### [MATERIAL TO PROCESS]
== == ==

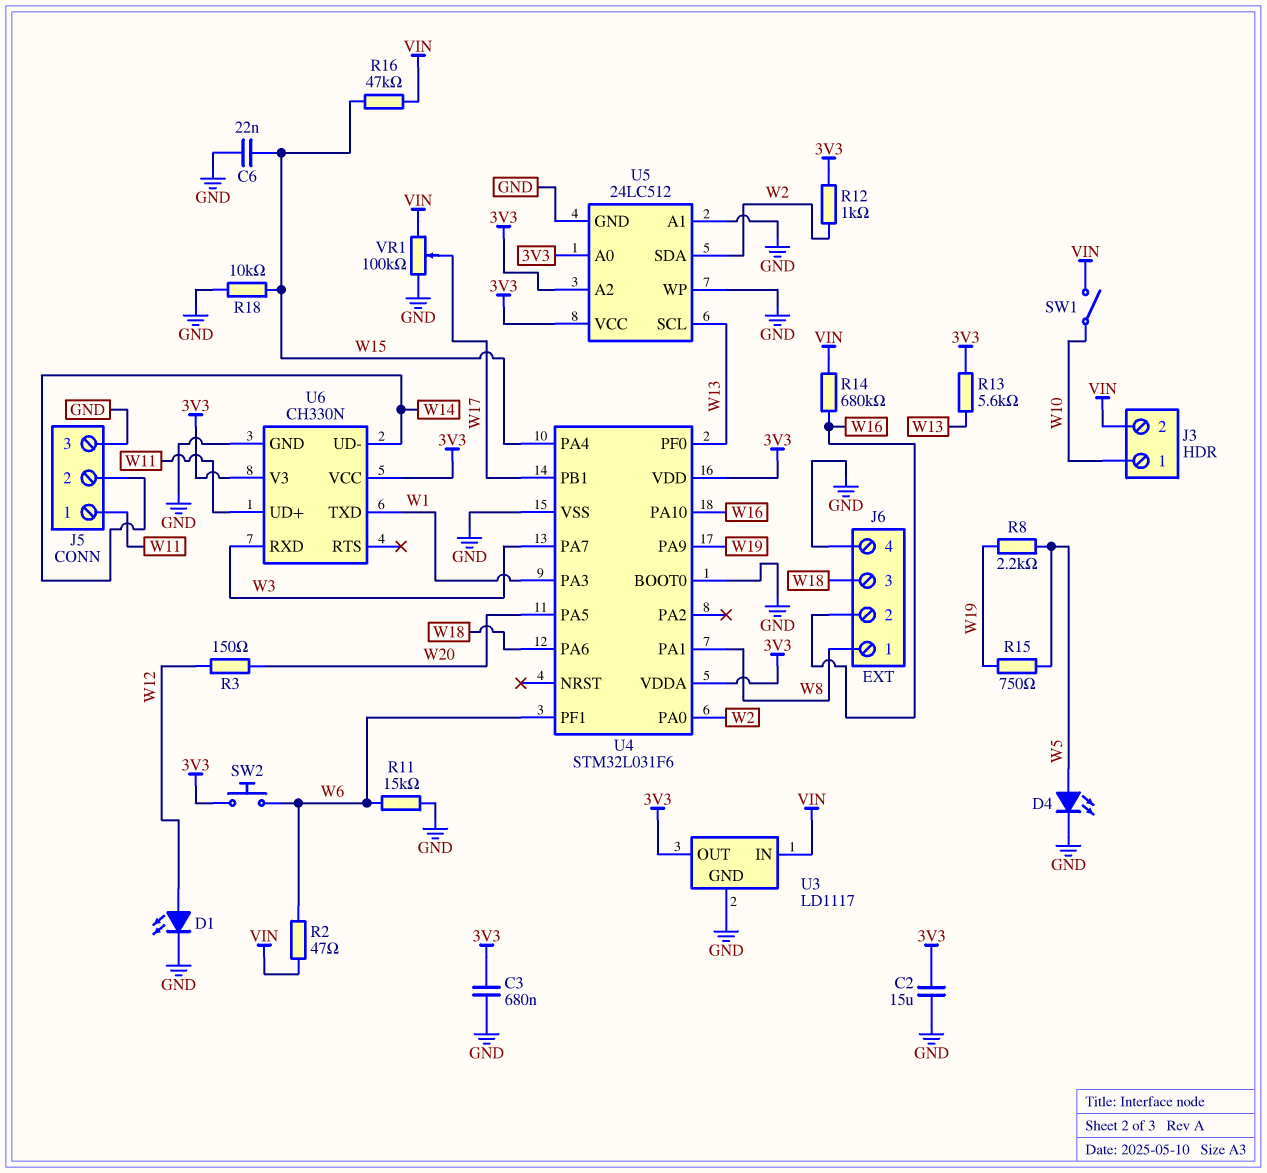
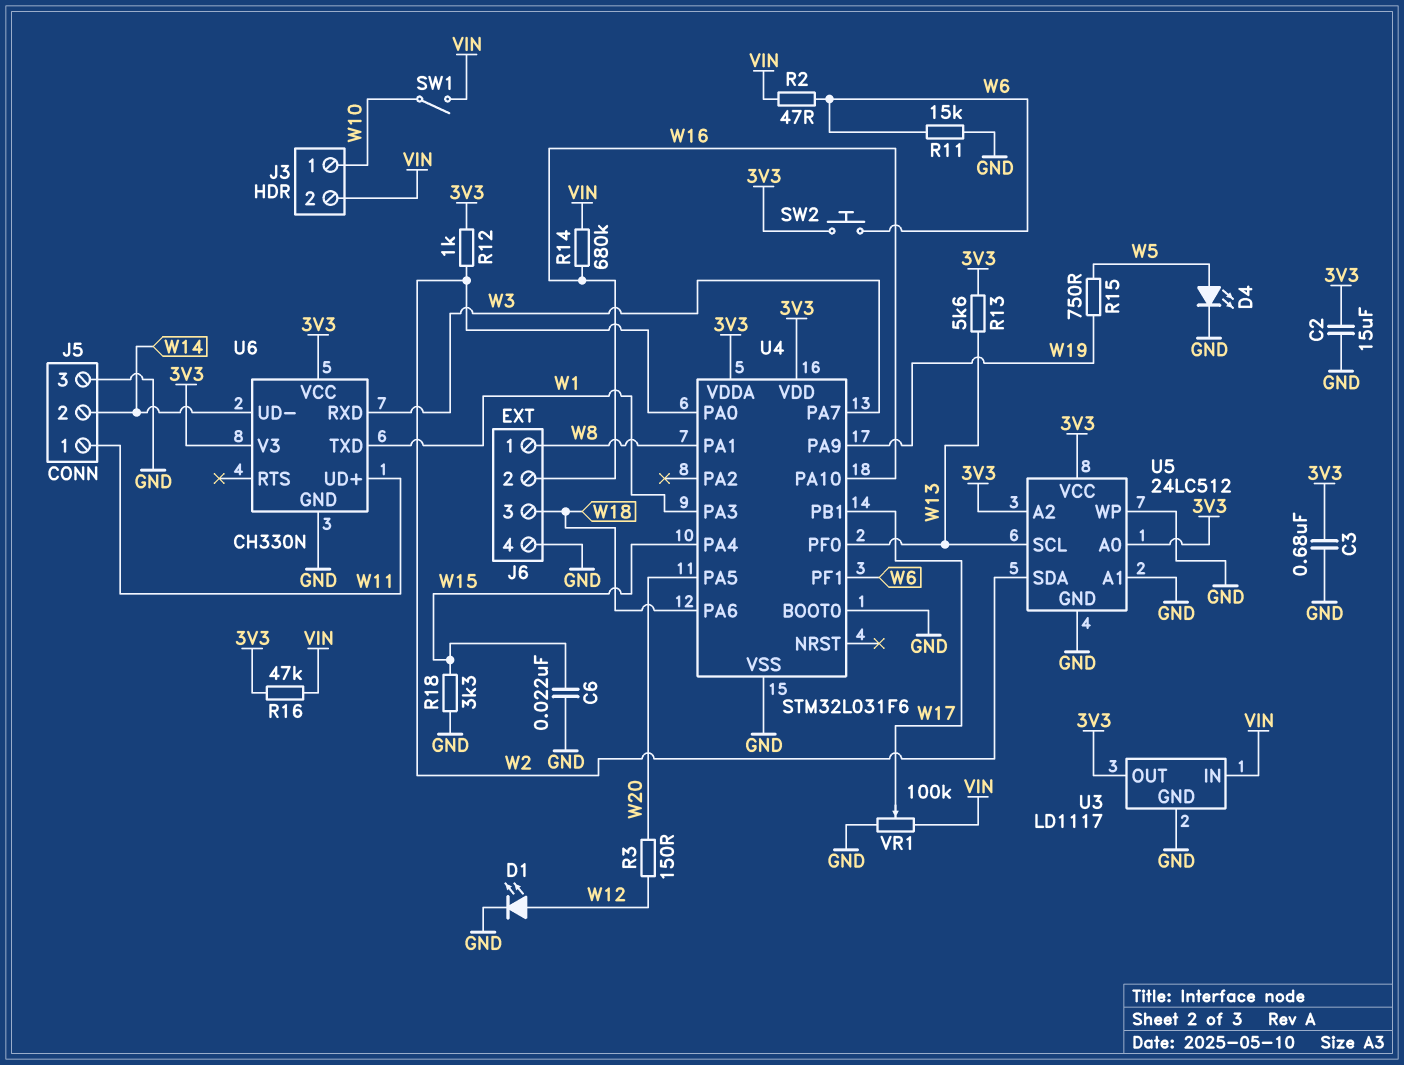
R8: 2.2k (W5, W19) -> none
R16: 47k (VIN, W15) -> 47k (3V3, VIN)
R18: 10k (GND, W15) -> 3.3k (GND, W15)

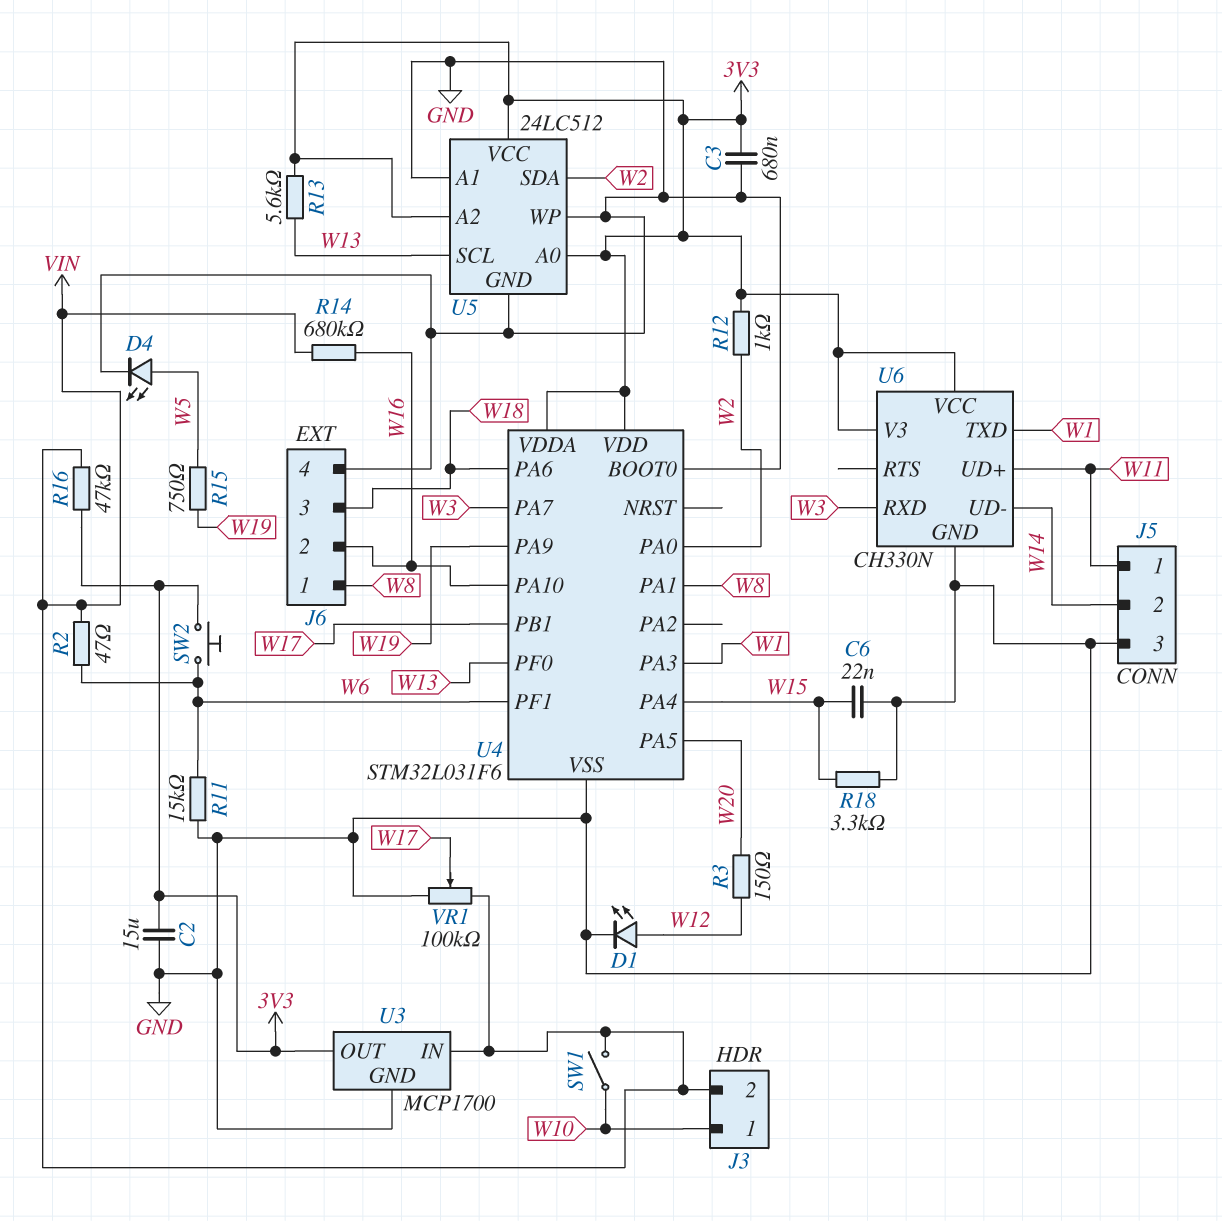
U3: LD1117 -> MCP1700

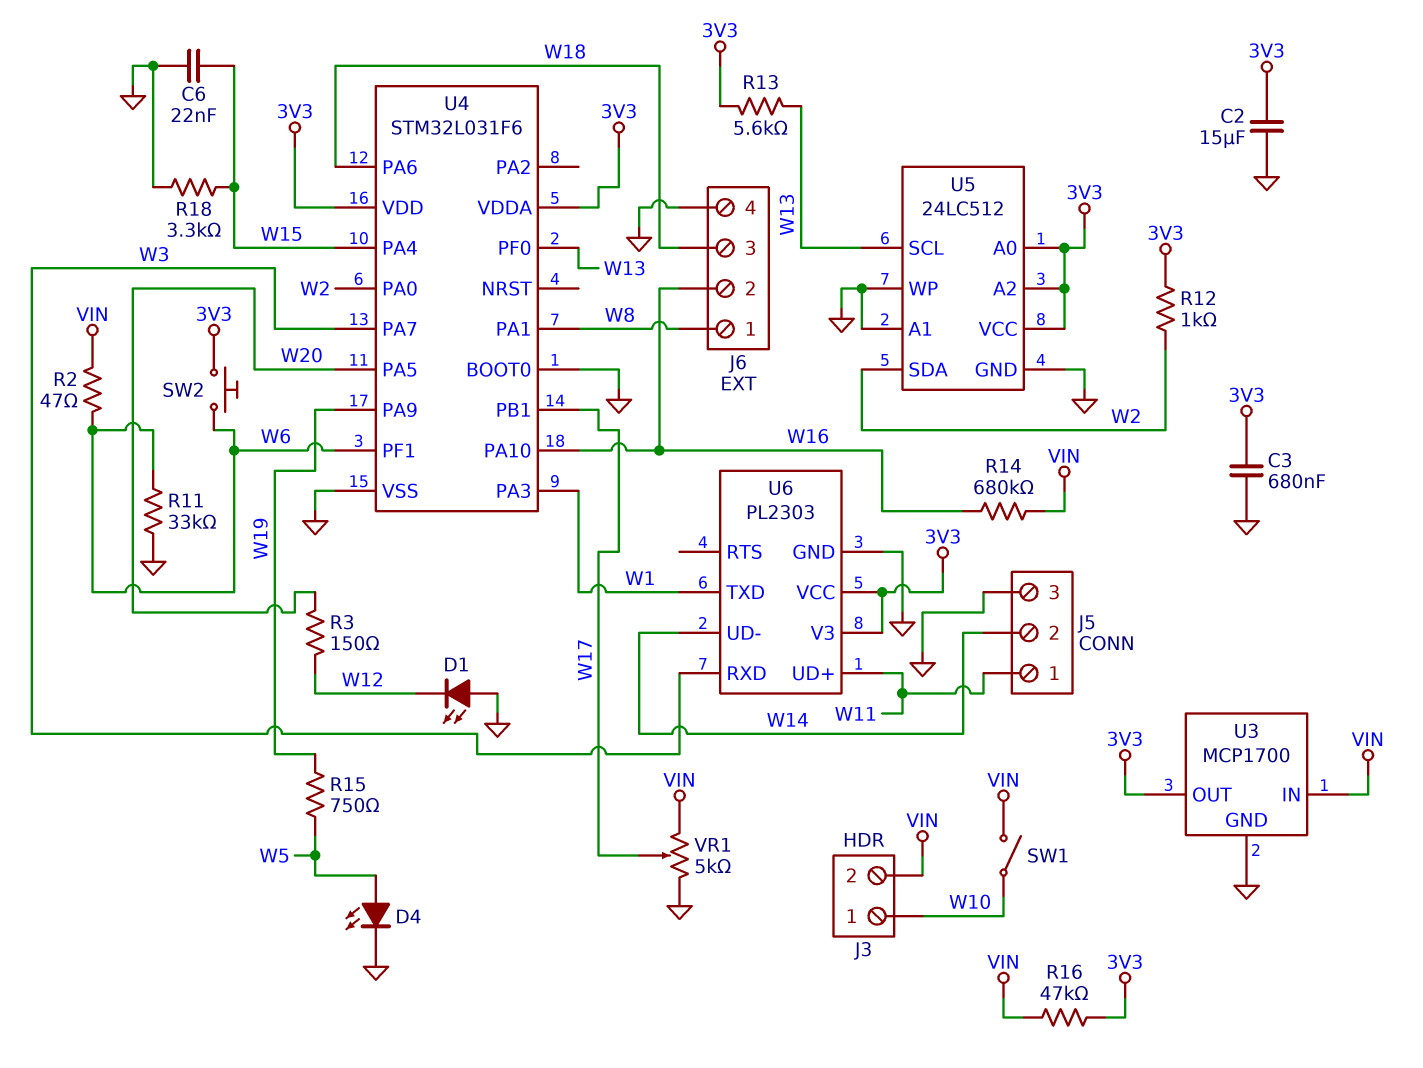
D1: LED (A W12, K GND) -> LED (A GND, K W12)
R11: 15k (GND, W6) -> 33k (GND, W6)
U6: CH330N -> PL2303
VR1: 100k (GND, VIN, wiper W17) -> 5k (GND, VIN, wiper W17)

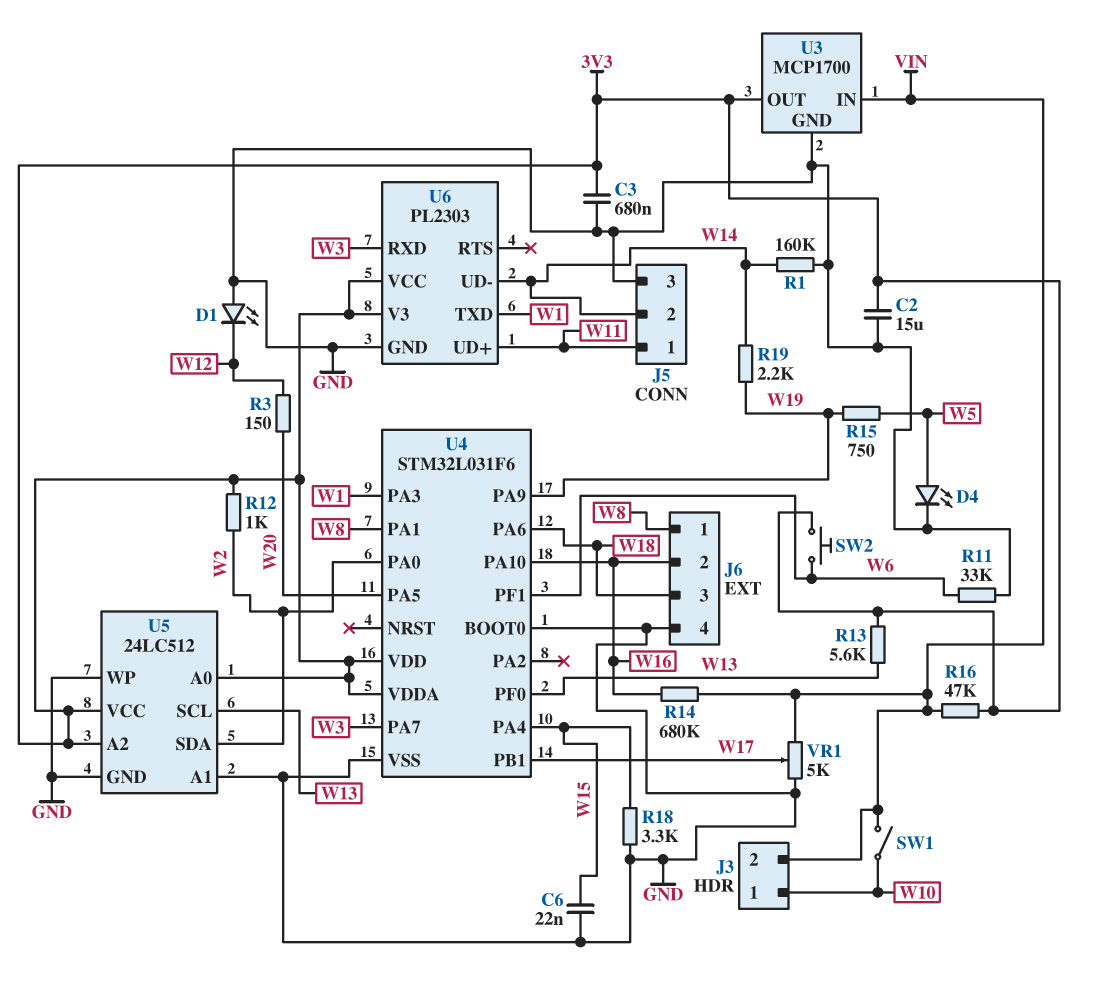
R1: none -> 160k (GND, W14)
R2: 47 (VIN, W6) -> none
R19: none -> 2.2k (W14, W19)

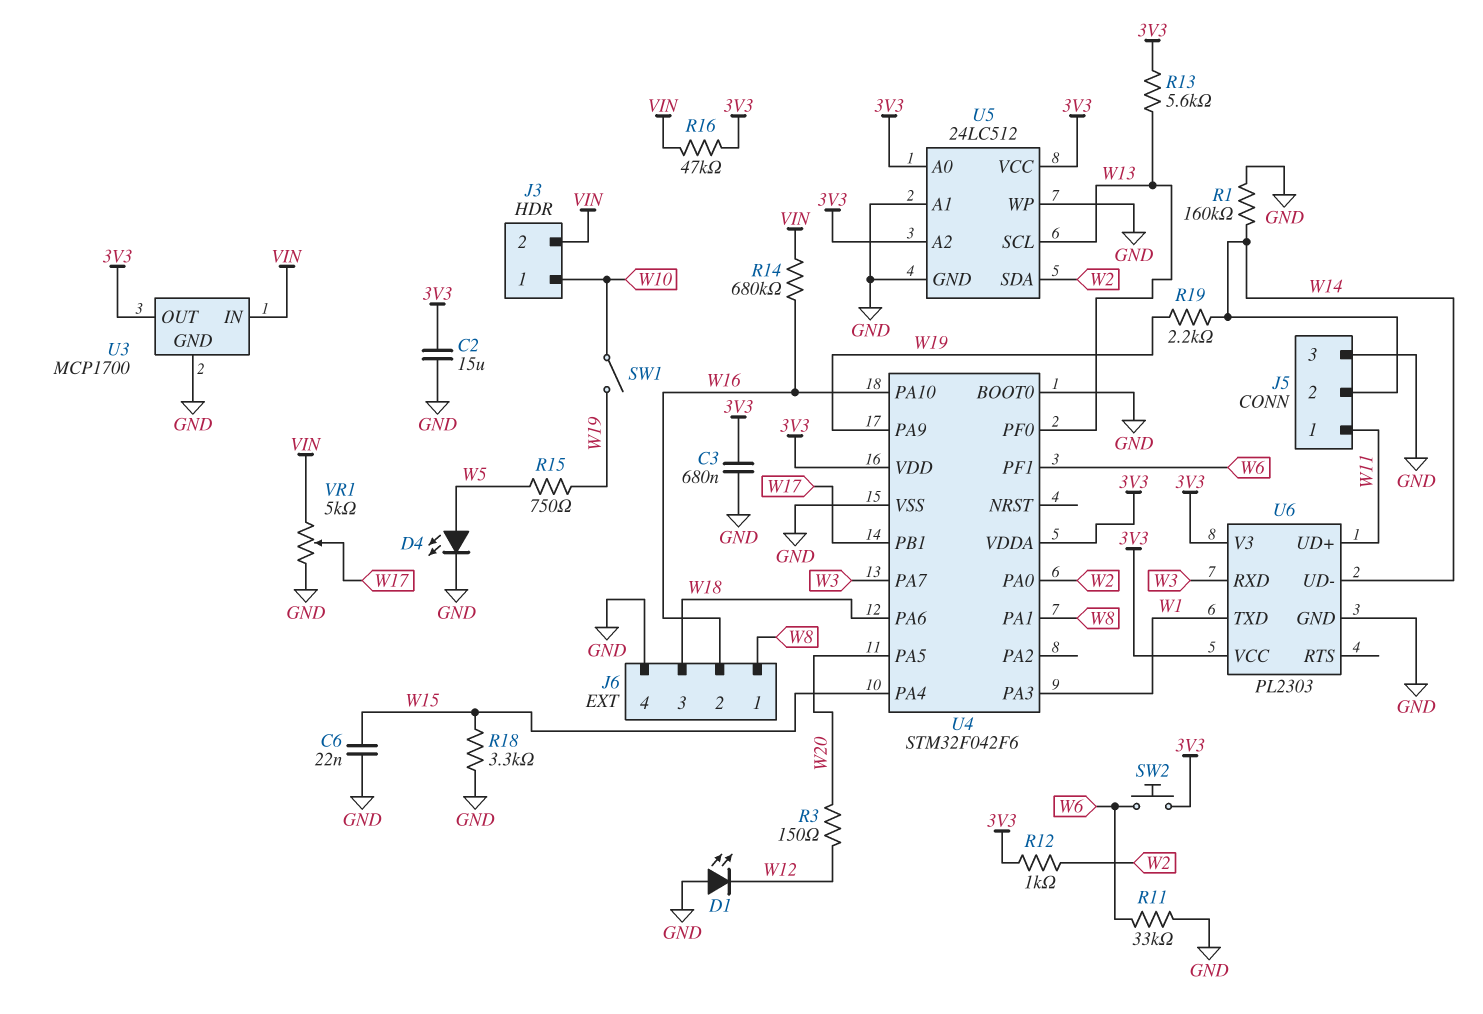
SW1: switch (VIN, W10) -> switch (W10, W19)
U4: STM32L031F6 -> STM32F042F6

== == ==

### [TASK STATEMENT]
The copy you produce must hold all the records above exactly and none of their pictures.

### [WORKED SOLUTION]
R8: 2.2k (W5, W19) -> none
R16: 47k (VIN, W15) -> 47k (3V3, VIN)
R18: 10k (GND, W15) -> 3.3k (GND, W15)

U3: LD1117 -> MCP1700

D1: LED (A W12, K GND) -> LED (A GND, K W12)
R11: 15k (GND, W6) -> 33k (GND, W6)
U6: CH330N -> PL2303
VR1: 100k (GND, VIN, wiper W17) -> 5k (GND, VIN, wiper W17)

R1: none -> 160k (GND, W14)
R2: 47 (VIN, W6) -> none
R19: none -> 2.2k (W14, W19)

SW1: switch (VIN, W10) -> switch (W10, W19)
U4: STM32L031F6 -> STM32F042F6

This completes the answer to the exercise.